Object state comparisons
────────────────

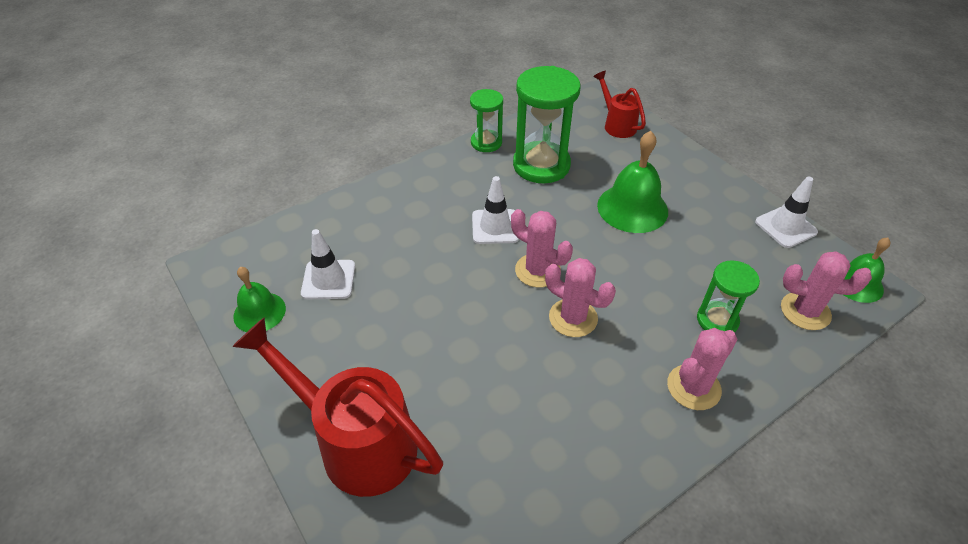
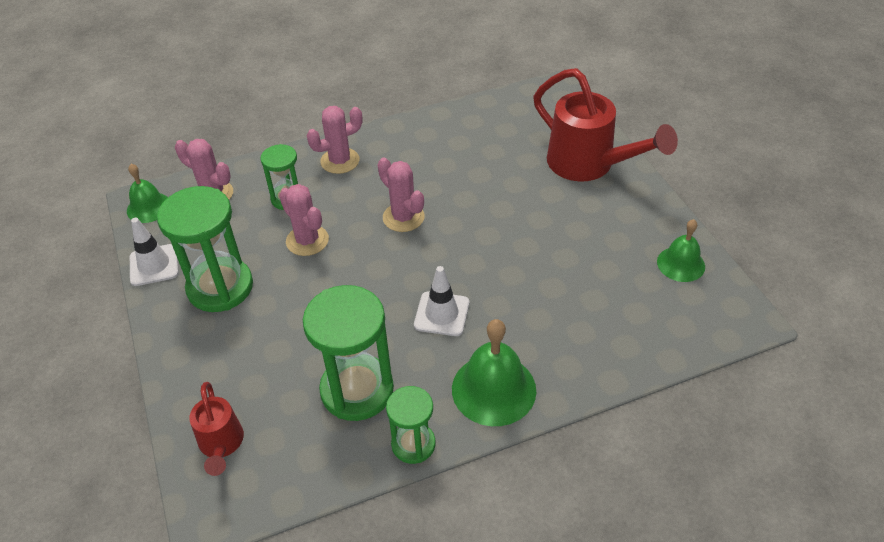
camera: 165 degrees left, 0 degrees up
(328, 280) = (619, 284): white traffic cone -> none
(537, 270) = (416, 261): pink cactus -> pink cactus (307, 240)
(632, 208) = (287, 311): green bell -> green bell (493, 389)
(707, 218) = (220, 287): none -> green hourglass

────────────────

- Task statement:
An exact copy of every entry above is needed, minus the pictures.

- Exercise result:
camera: 165 degrees left, 0 degrees up
(328, 280) = (619, 284): white traffic cone -> none
(537, 270) = (416, 261): pink cactus -> pink cactus (307, 240)
(632, 208) = (287, 311): green bell -> green bell (493, 389)
(707, 218) = (220, 287): none -> green hourglass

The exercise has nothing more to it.